(TASK TO CARRY OUT)
Leaving the pictures aside, reproduce the data in full and word for word.

(INFORMATION PROVIDED)
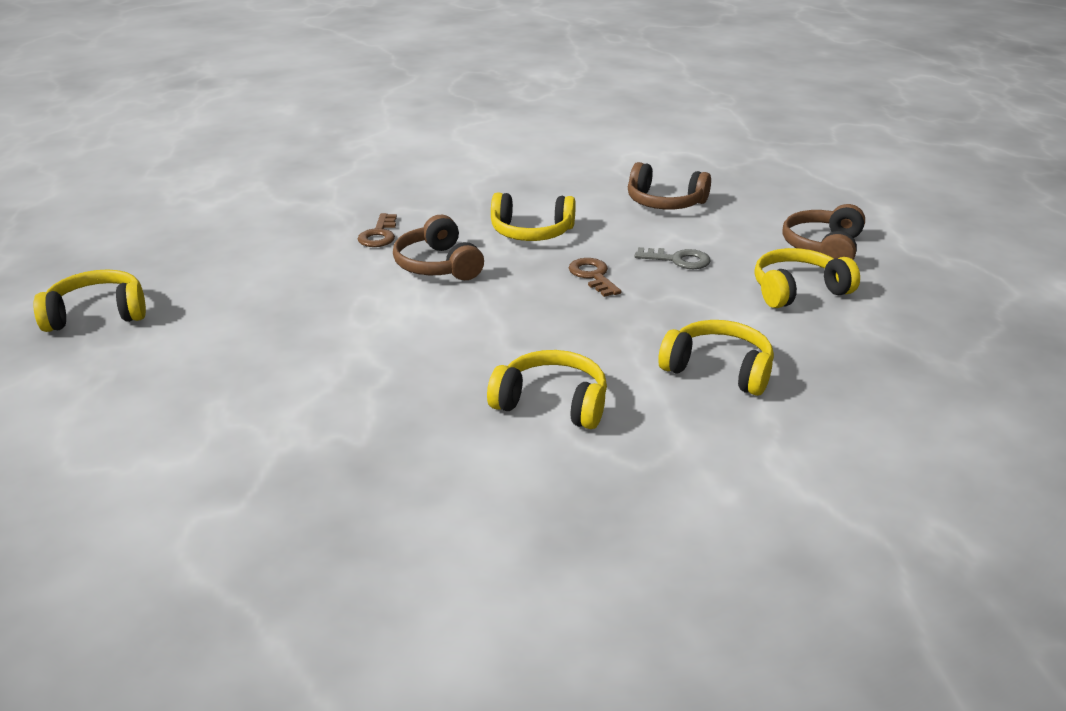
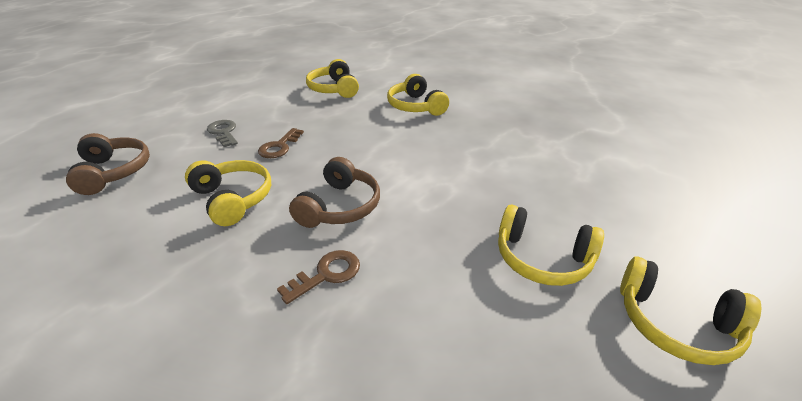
camera: 135 degrees left, 5 degrees up
(798, 290) = (229, 96): yellow headphones -> yellow headphones (542, 258)
(823, 248) = (161, 104): brown headphones -> none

(OUTPUT BELOW)
camera: 135 degrees left, 5 degrees up
(798, 290) = (229, 96): yellow headphones -> yellow headphones (542, 258)
(823, 248) = (161, 104): brown headphones -> none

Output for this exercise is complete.